* Source data:
□ □ □ □
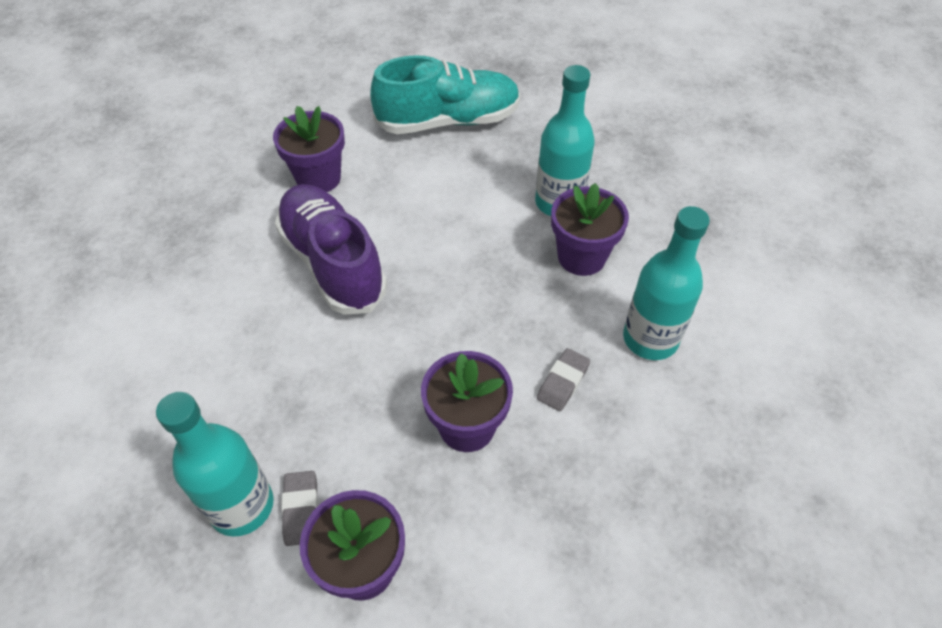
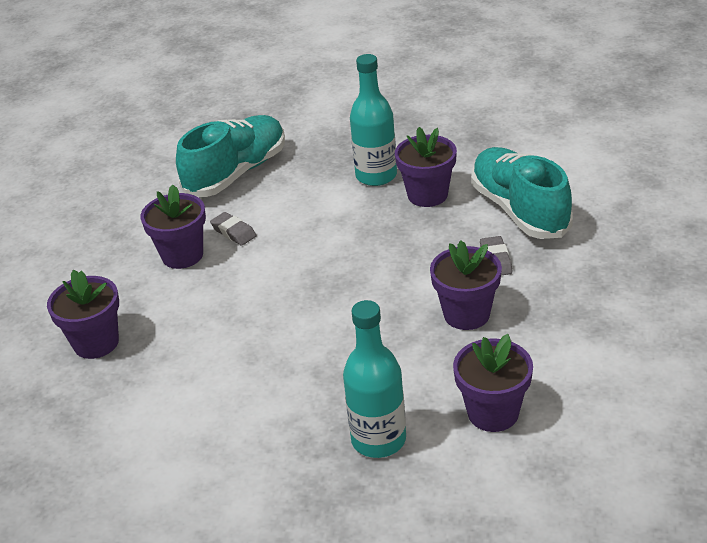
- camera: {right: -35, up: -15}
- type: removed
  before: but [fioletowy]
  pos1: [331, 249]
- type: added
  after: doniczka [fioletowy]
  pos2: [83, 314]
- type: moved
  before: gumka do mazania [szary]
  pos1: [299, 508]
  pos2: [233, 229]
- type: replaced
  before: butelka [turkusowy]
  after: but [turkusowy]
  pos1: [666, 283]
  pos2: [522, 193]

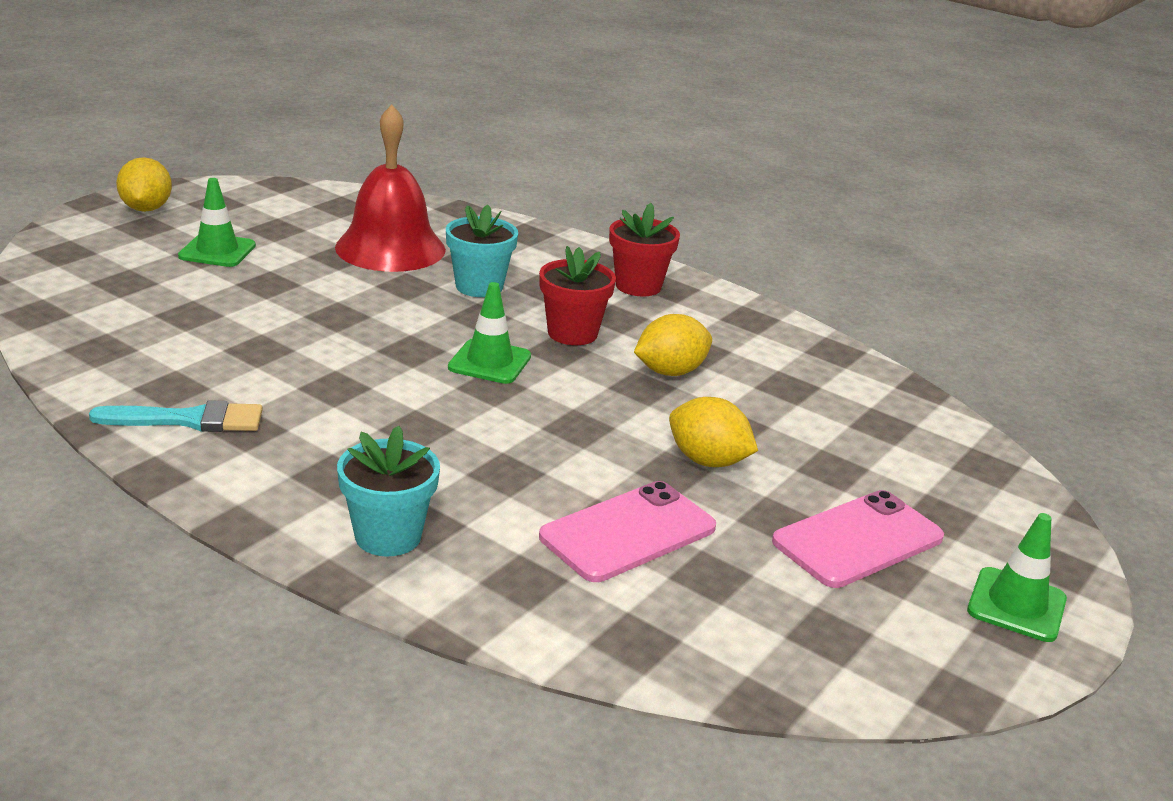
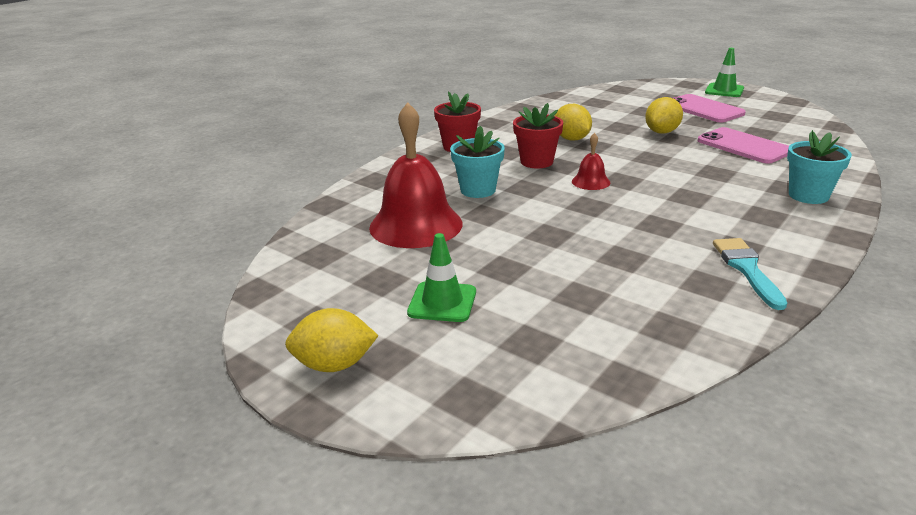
- camera: {right: -85, up: 0}
- type: replaced
  before: pachołek [zielony]
  after: dzwonek [czerwony]
  pos1: [489, 333]
  pos2: [591, 161]

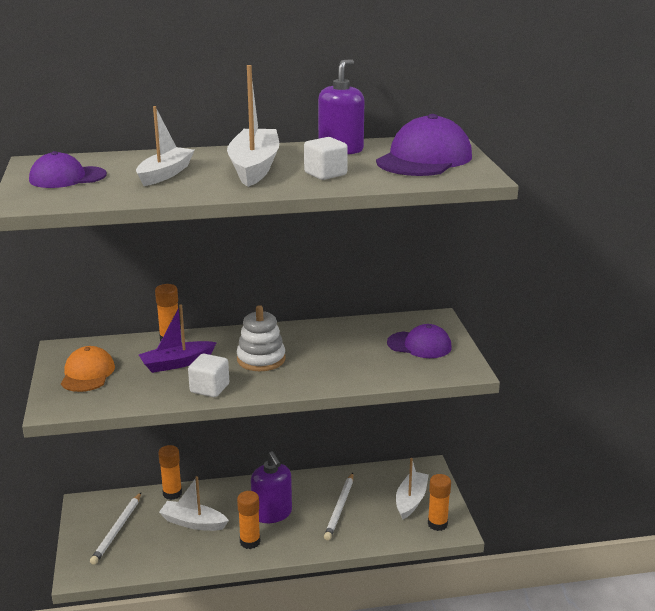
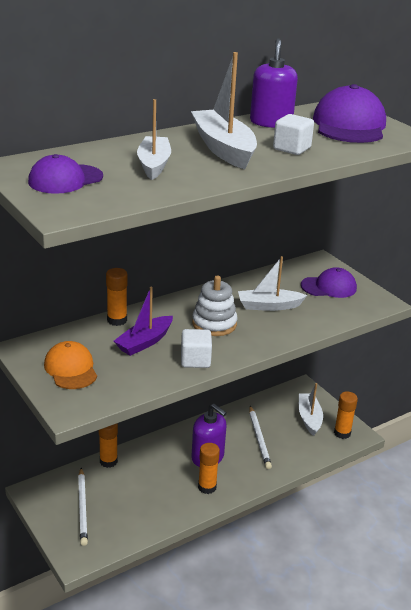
- camera: {right: -25, up: 5}
- type: moved
  before: łódka [biały]
  pos1: [194, 503]
  pos2: [272, 283]

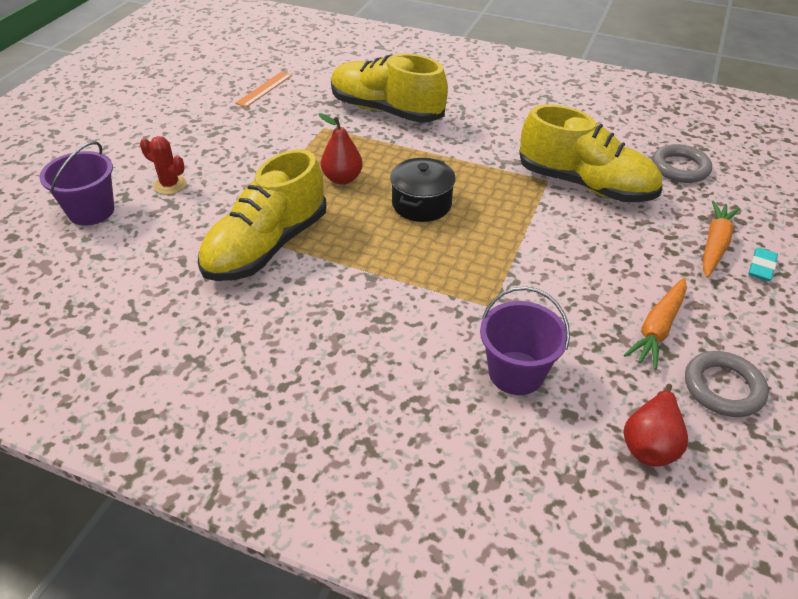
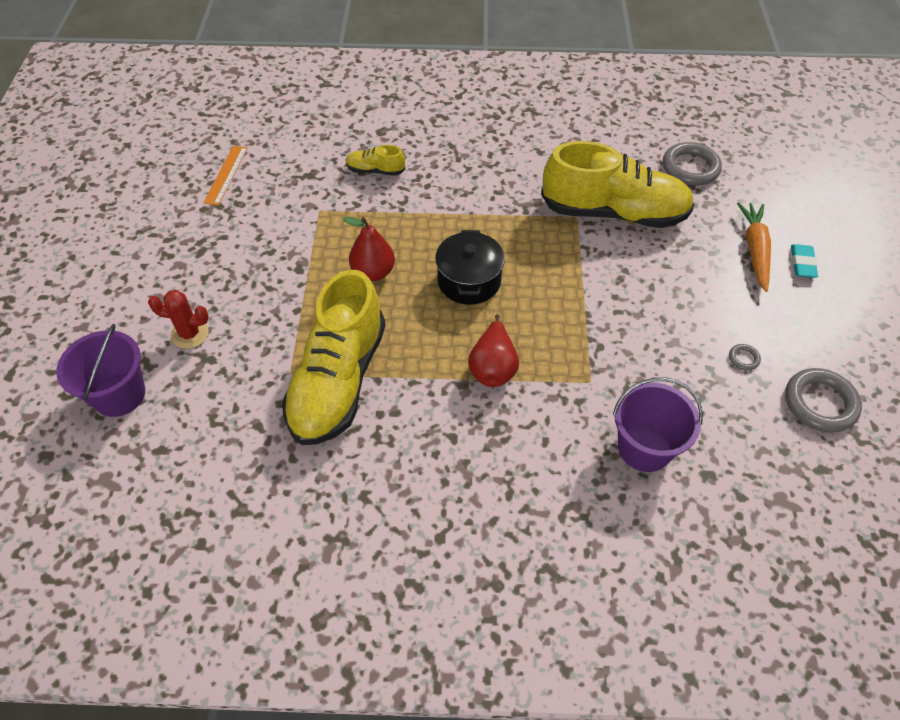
- camera: {right: -20, up: 10}
- type: moved
  before: gruszka [czerwony]
  pos1: [656, 425]
  pos2: [493, 350]
- type: replaced
  before: marchewka [pomarańczowy]
  after: pierścień [szary]
  pos1: [655, 323]
  pos2: [745, 357]
- type: resized
  before: but [żółty]
  pos1: [389, 88]
  pos2: [375, 160]
  scale: 0.43

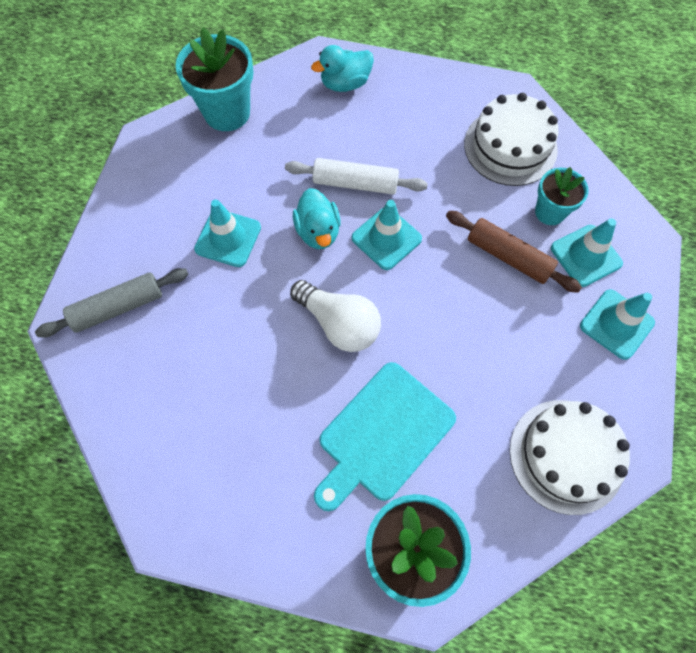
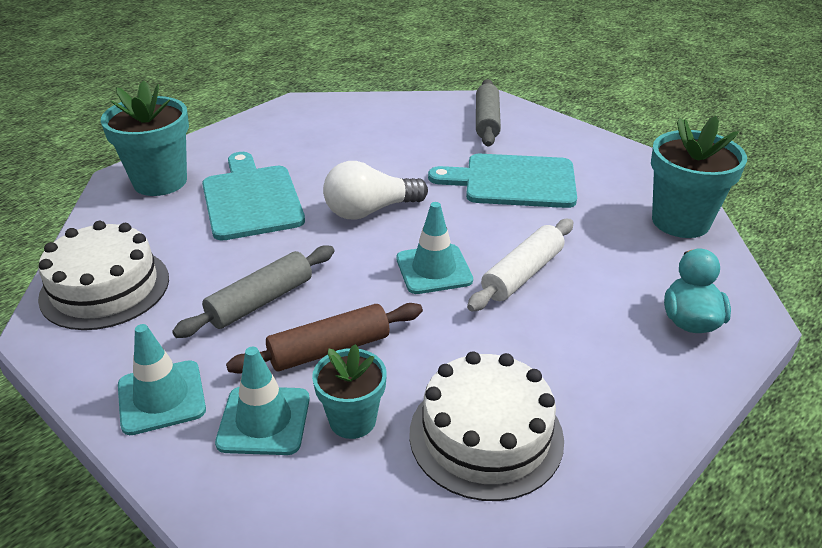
- camera: {right: 120, up: -30}
- type: removed
  before: kaczka [turkusowy]
  pos1: [316, 218]
- type: added
  after: wałek do ciasta [szary]
  pos2: [253, 291]
- type: replaced
  before: pachołek [turkusowy]
  after: deska do krojenia [turkusowy]
  pos1: [227, 233]
  pos2: [502, 181]

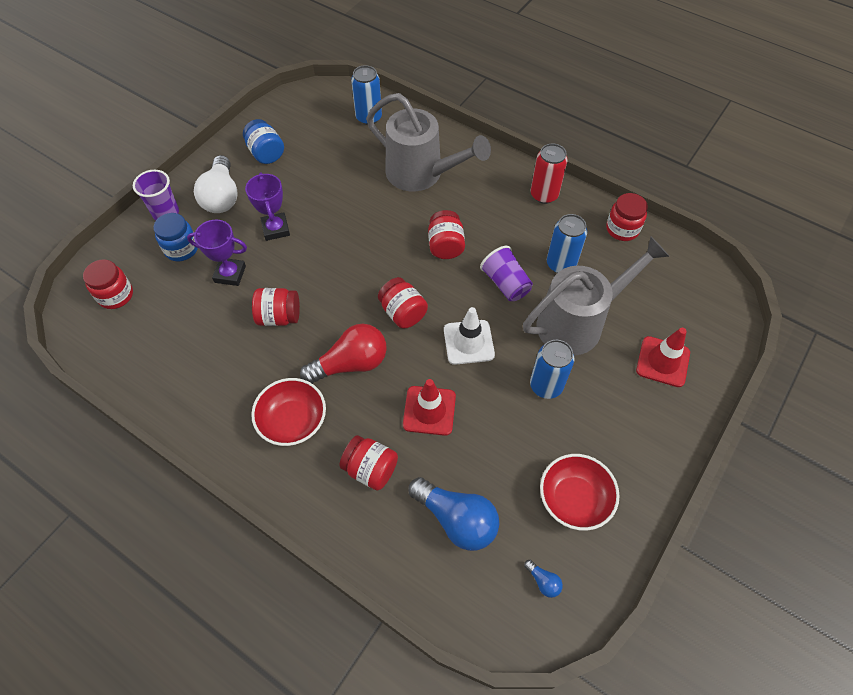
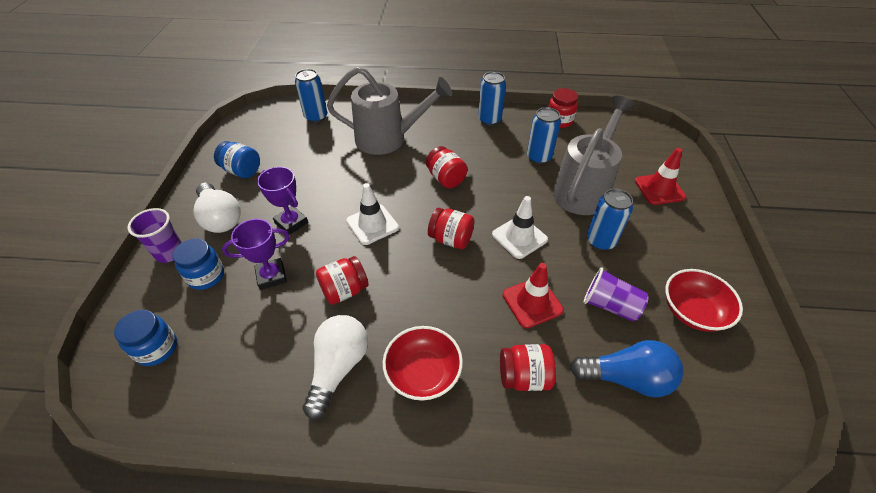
- camera: {right: -30, up: -10}
- type: removed
  before: żarówka [czerwony]
  pos1: [343, 354]
- type: removed
  before: żarówka [niebieski]
  pos1: [543, 579]
- type: added
  after: żarówka [biały]
  pos2: [335, 367]
- type: added
  after: pachołek [biały]
  pos2: [372, 214]
- type: moved
  before: szklanka [fioletowy]
  pos1: [506, 273]
  pos2: [616, 294]
- type: recoloured
  before: słoik [czerwony]
  after: słoik [niebieski]
  pos1: [108, 284]
  pos2: [145, 338]
- type: recoloured
  before: puszka [czerwony]
  after: puszka [niebieski]
  pos1: [549, 173]
  pos2: [492, 98]

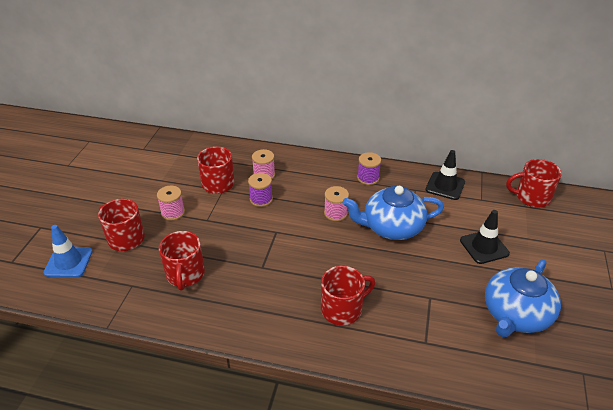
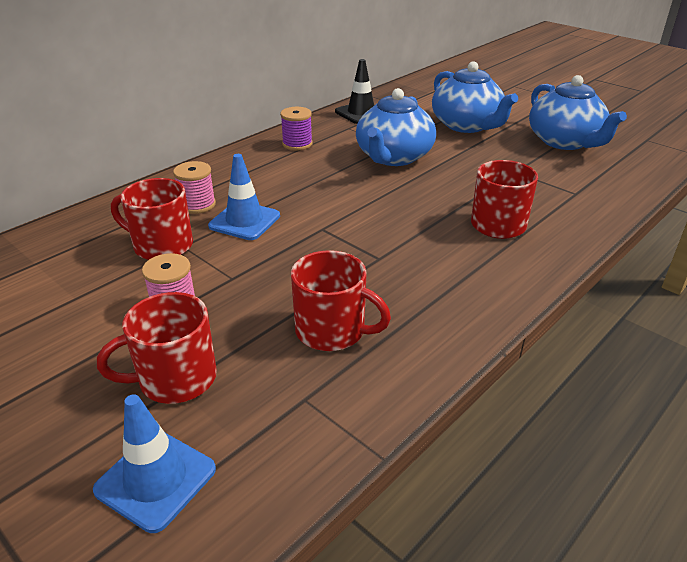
- camera: {right: -60, up: -5}
- type: removed
  before: szpulka [różowy]
  pos1: [336, 203]
- type: removed
  before: kubek [czerwony]
  pos1: [534, 183]
- type: replaced
  before: szpulka [fioletowy]
  after: pachołek [niebieski]
  pos1: [260, 190]
  pos2: [244, 197]
- type: replaced
  before: pachołek [czarny]
  after: imbryk [niebieski]
  pos1: [485, 237]
  pos2: [475, 97]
□ □ □ □
* Problem: Your copy must reproduce the entries above in full, without their pictures.

* Answer section:
- camera: {right: -35, up: -15}
- type: removed
  before: but [fioletowy]
  pos1: [331, 249]
- type: added
  after: doniczka [fioletowy]
  pos2: [83, 314]
- type: moved
  before: gumka do mazania [szary]
  pos1: [299, 508]
  pos2: [233, 229]
- type: replaced
  before: butelka [turkusowy]
  after: but [turkusowy]
  pos1: [666, 283]
  pos2: [522, 193]

- camera: {right: -85, up: 0}
- type: replaced
  before: pachołek [zielony]
  after: dzwonek [czerwony]
  pos1: [489, 333]
  pos2: [591, 161]

- camera: {right: -25, up: 5}
- type: moved
  before: łódka [biały]
  pos1: [194, 503]
  pos2: [272, 283]

- camera: {right: -20, up: 10}
- type: moved
  before: gruszka [czerwony]
  pos1: [656, 425]
  pos2: [493, 350]
- type: replaced
  before: marchewka [pomarańczowy]
  after: pierścień [szary]
  pos1: [655, 323]
  pos2: [745, 357]
- type: resized
  before: but [żółty]
  pos1: [389, 88]
  pos2: [375, 160]
  scale: 0.43

- camera: {right: 120, up: -30}
- type: removed
  before: kaczka [turkusowy]
  pos1: [316, 218]
- type: added
  after: wałek do ciasta [szary]
  pos2: [253, 291]
- type: replaced
  before: pachołek [turkusowy]
  after: deska do krojenia [turkusowy]
  pos1: [227, 233]
  pos2: [502, 181]

- camera: {right: -30, up: -10}
- type: removed
  before: żarówka [czerwony]
  pos1: [343, 354]
- type: removed
  before: żarówka [niebieski]
  pos1: [543, 579]
- type: added
  after: żarówka [biały]
  pos2: [335, 367]
- type: added
  after: pachołek [biały]
  pos2: [372, 214]
- type: moved
  before: szklanka [fioletowy]
  pos1: [506, 273]
  pos2: [616, 294]
- type: recoloured
  before: słoik [czerwony]
  after: słoik [niebieski]
  pos1: [108, 284]
  pos2: [145, 338]
- type: recoloured
  before: puszka [czerwony]
  after: puszka [niebieski]
  pos1: [549, 173]
  pos2: [492, 98]

- camera: {right: -60, up: -5}
- type: removed
  before: szpulka [różowy]
  pos1: [336, 203]
- type: removed
  before: kubek [czerwony]
  pos1: [534, 183]
- type: replaced
  before: szpulka [fioletowy]
  after: pachołek [niebieski]
  pos1: [260, 190]
  pos2: [244, 197]
- type: replaced
  before: pachołek [czarny]
  after: imbryk [niebieski]
  pos1: [485, 237]
  pos2: [475, 97]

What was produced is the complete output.